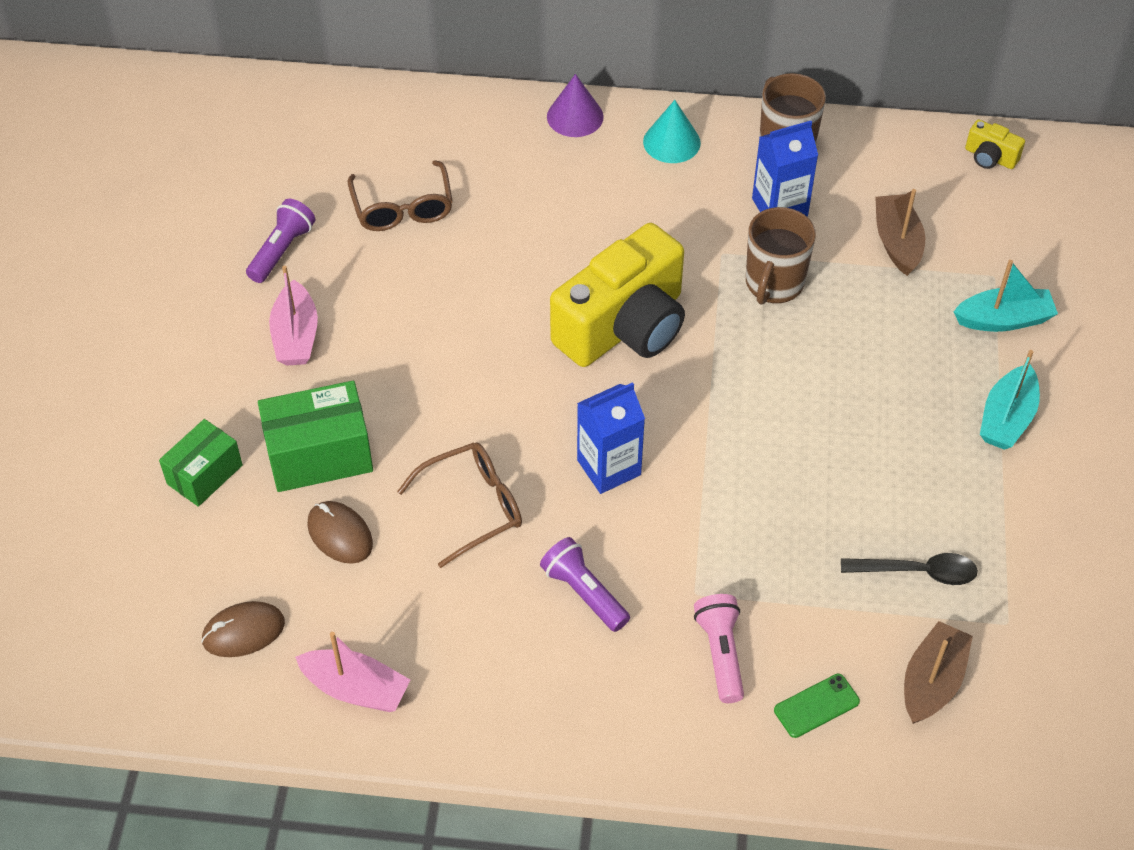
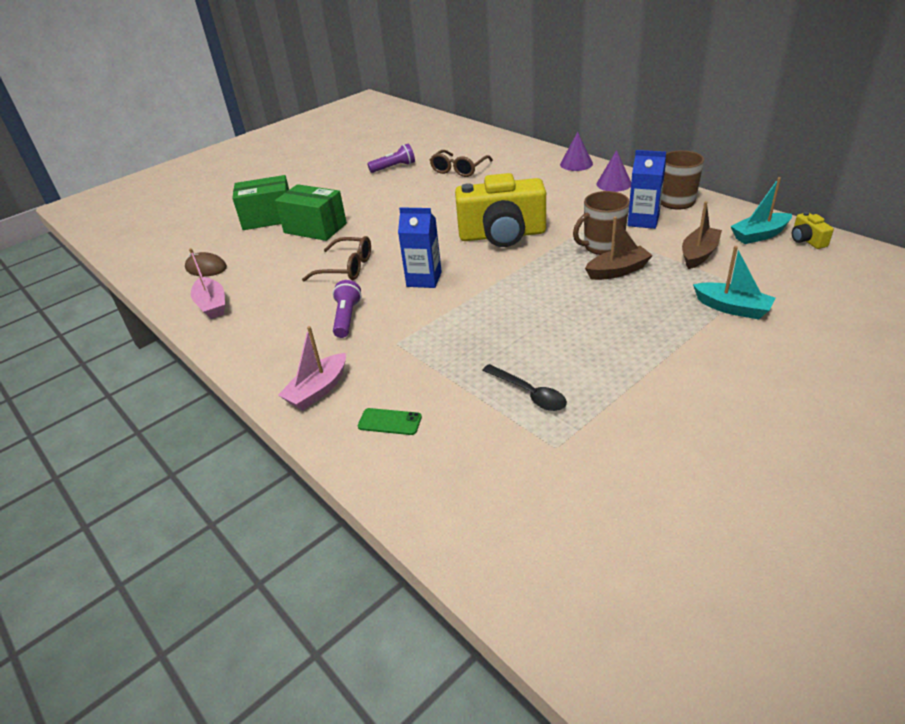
camera: 45 degrees right, 15 degrees down
(205, 474) = (268, 218): green box -> green box, size x1.53
(296, 336) = (361, 192): pink boat -> pink boat (318, 390)
(340, 534) = (284, 254): brown mouse -> none
(671, 142) = (614, 184): turquoise cone -> purple cone
(721, 653) = (374, 372): pink flashlight -> none
(932, 681) = (470, 448): brown boat -> brown boat (618, 271)
(1006, 418) = (679, 351): turquoise boat -> turquoise boat (759, 235)

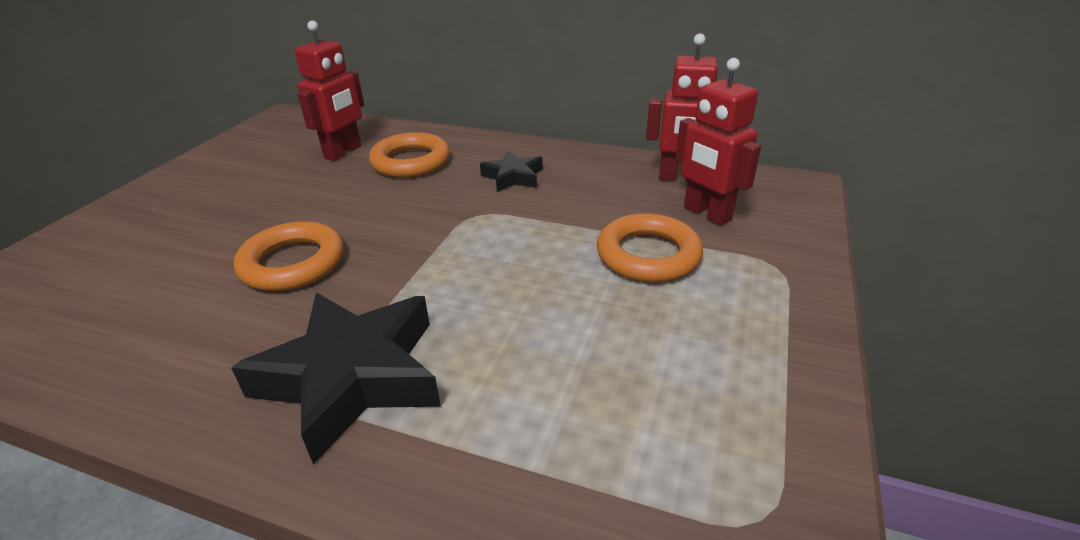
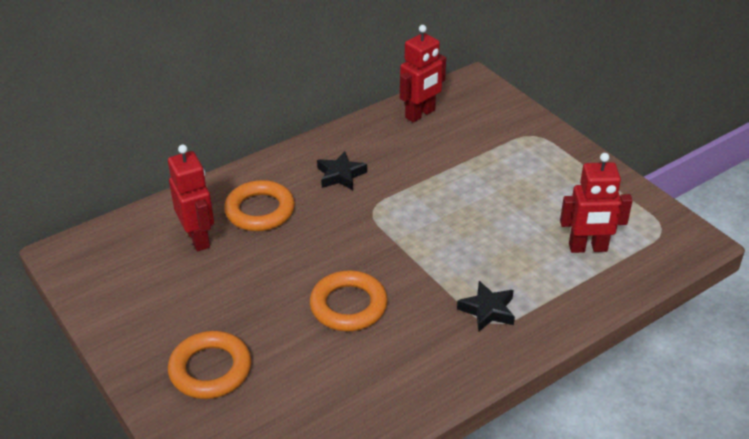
camera: 55 degrees left, 5 degrees up
(352, 377) = (488, 310): black star -> black star, size x0.51
(648, 255) = (484, 168): orange ring -> orange ring (210, 369)
(706, 214) = (467, 127): red robot -> red robot (588, 248)

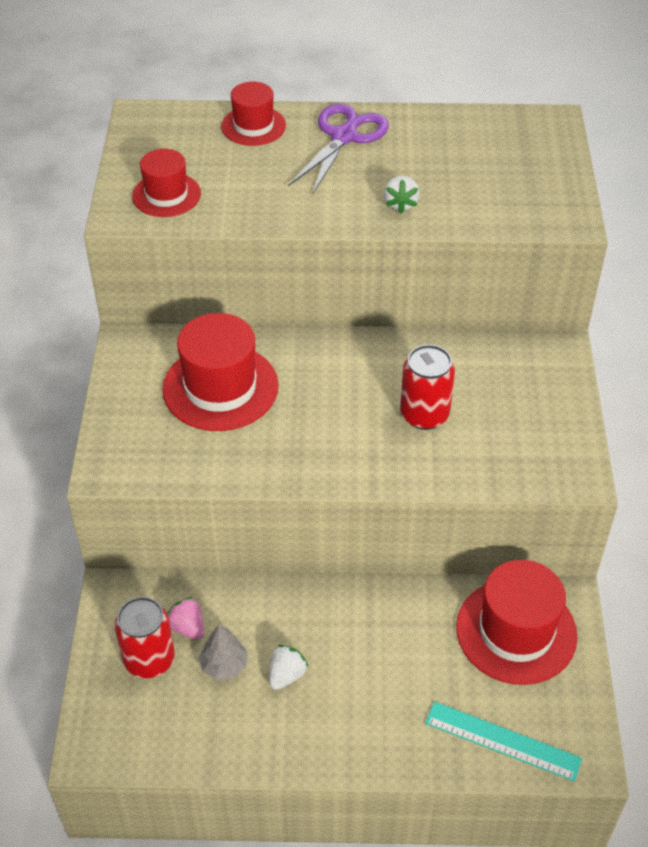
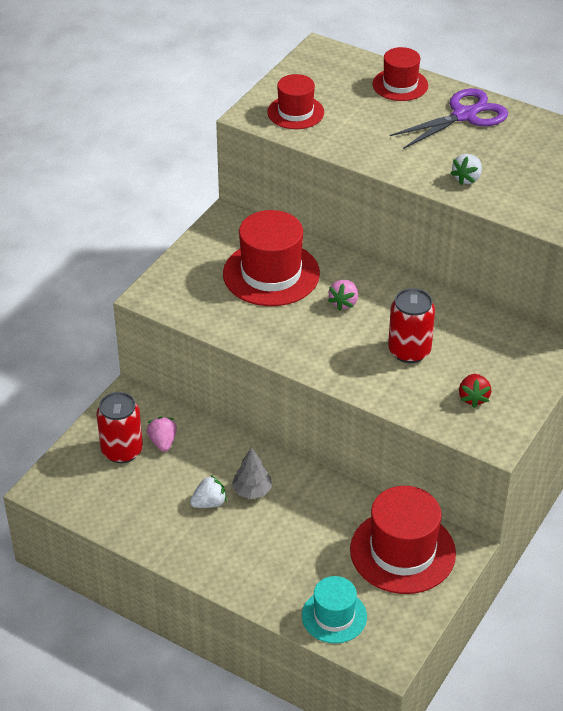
camera: 30 degrees right, 5 degrees down
(224, 665) = (170, 477): grey tree -> grey tree (252, 491)
(320, 388) = (344, 303): none -> pink strawberry
(502, 740) = (334, 616): turquoise ruler -> turquoise hat
(523, 438) = (473, 398): none -> red strawberry

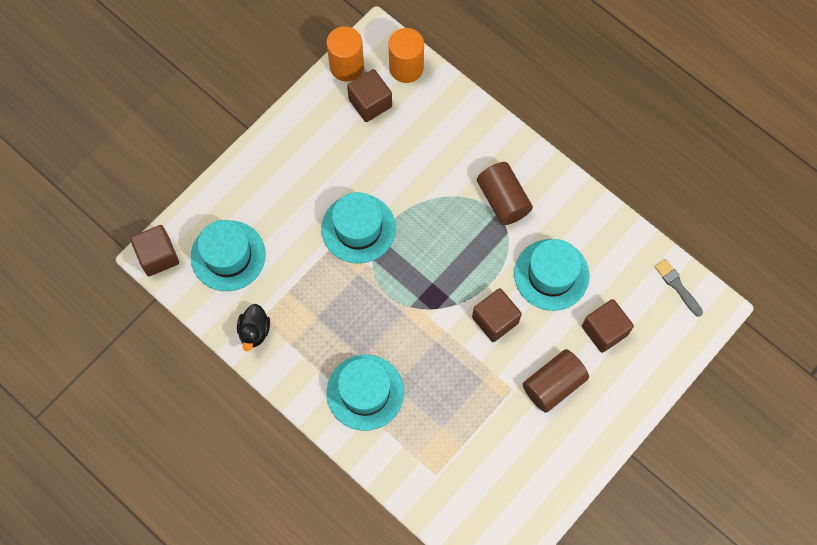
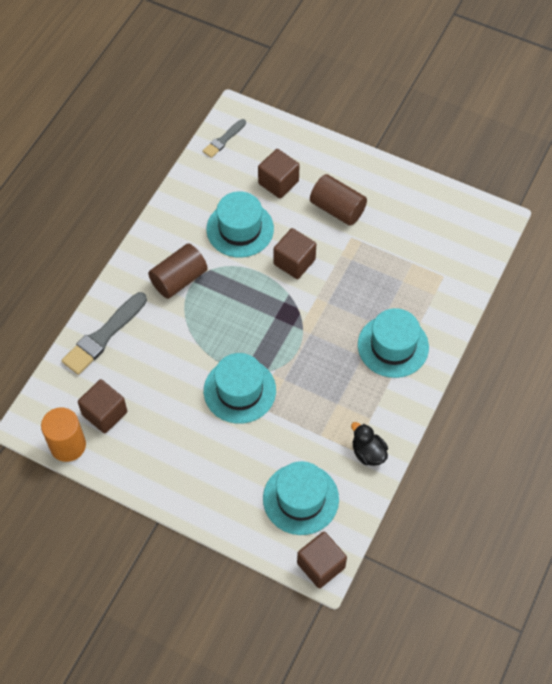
camera: 105 degrees left, 10 degrees down
(254, 331) = (368, 453): black duck -> black duck turned 120 degrees counterclockwise
(406, 68) = (58, 391): orange cylinder -> none
(455, 117) = (103, 336): none -> grey brush

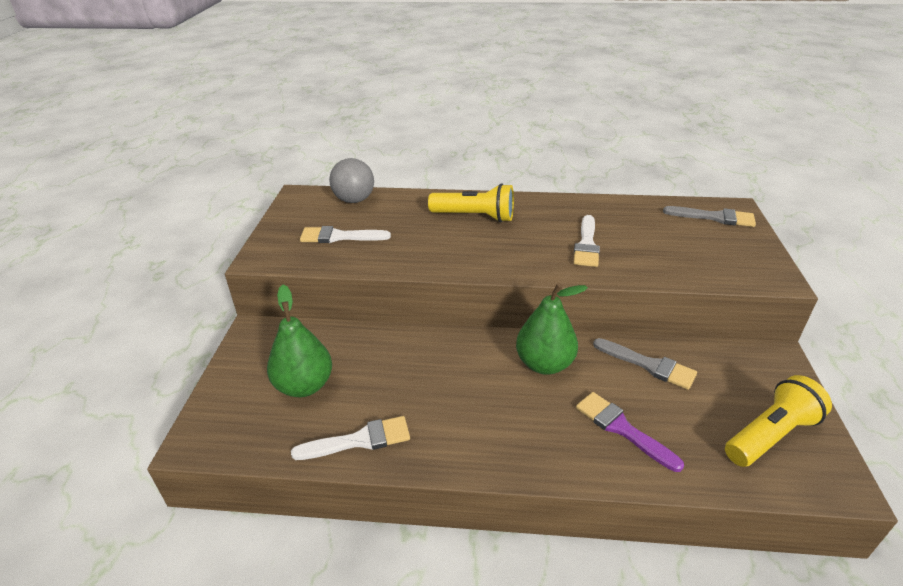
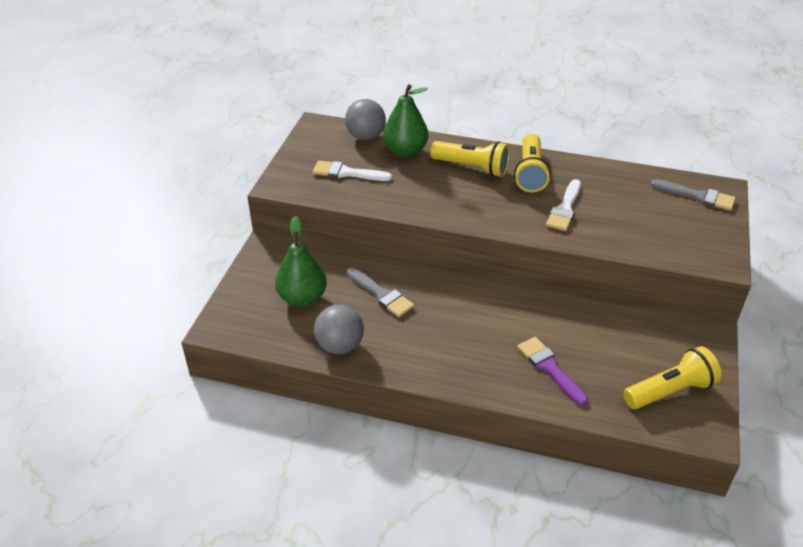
camera: 10 degrees right, 5 degrees up
(359, 440) = (340, 346): white brush -> grey ball
(537, 215) = (530, 173): none -> yellow flashlight
(544, 364) = (503, 309): green pear -> green pear (405, 151)
(649, 365) = (592, 322): grey brush -> grey brush (381, 294)

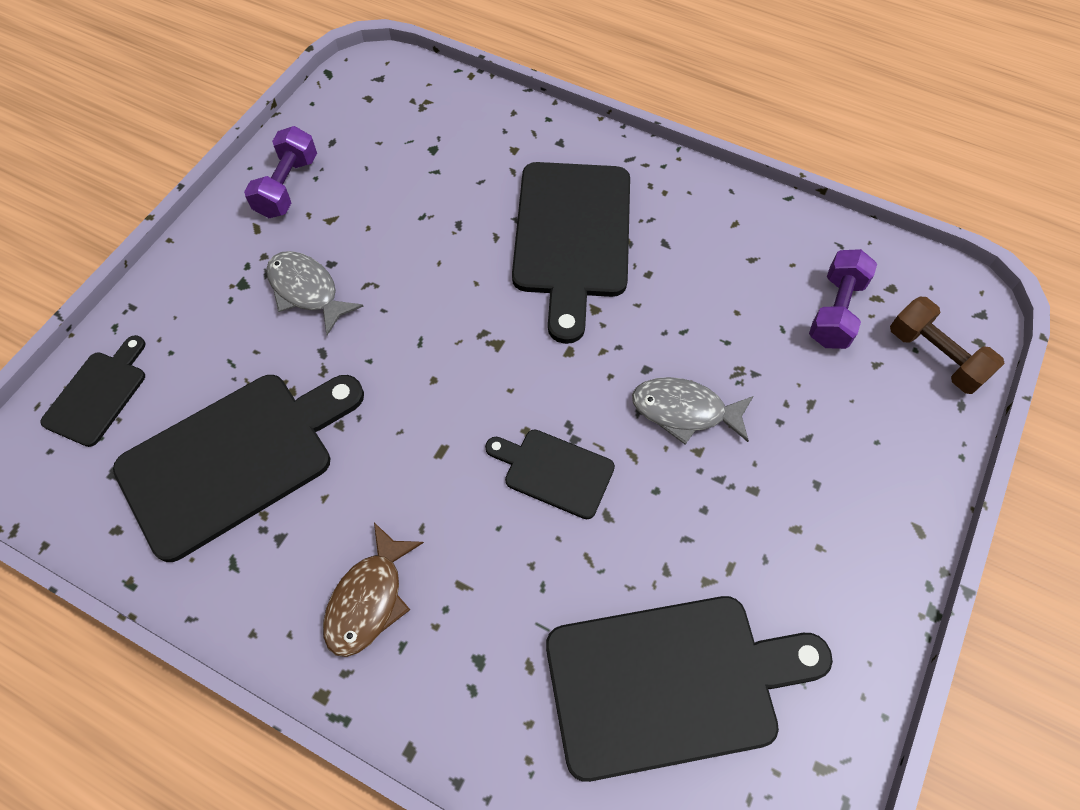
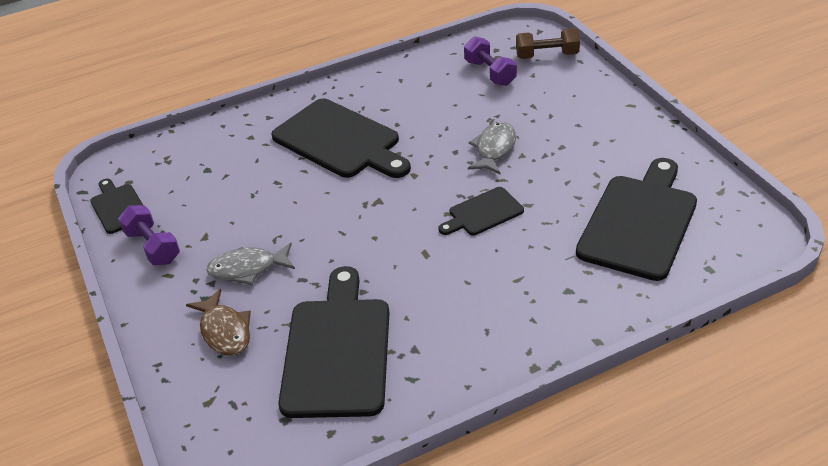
camera: 50 degrees left, 20 degrees down
(98, 394) = (212, 407): black cutting board -> black cutting board (118, 207)
(369, 599) = (492, 322): brown fish -> brown fish (224, 331)
(684, 411) = (494, 149): grey fish -> grey fish turned 150 degrees clockwise

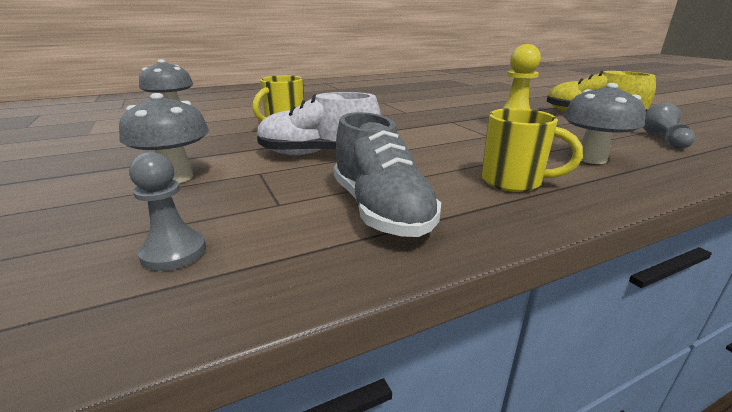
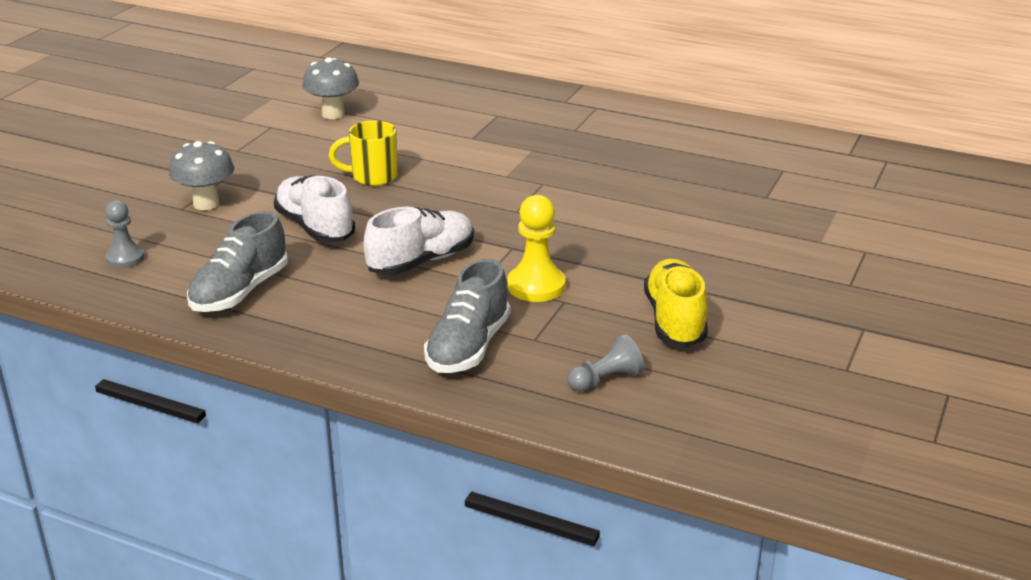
camera: 50 degrees right, 5 degrees up
(434, 141) = (421, 261): none -> white shoe
(513, 182) = (354, 324): yellow mug -> none
(591, 159) = (468, 347): grey mushroom -> grey shoe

________

[What you have to do]:
I need each line from the listing where the word "down" occurs.

[Final answer]:
camera: 45 degrees right, 15 degrees down
camera: 30 degrees right, 5 degrees down
camera: 105 degrees left, 10 degrees down
camera: 50 degrees left, 20 degrees down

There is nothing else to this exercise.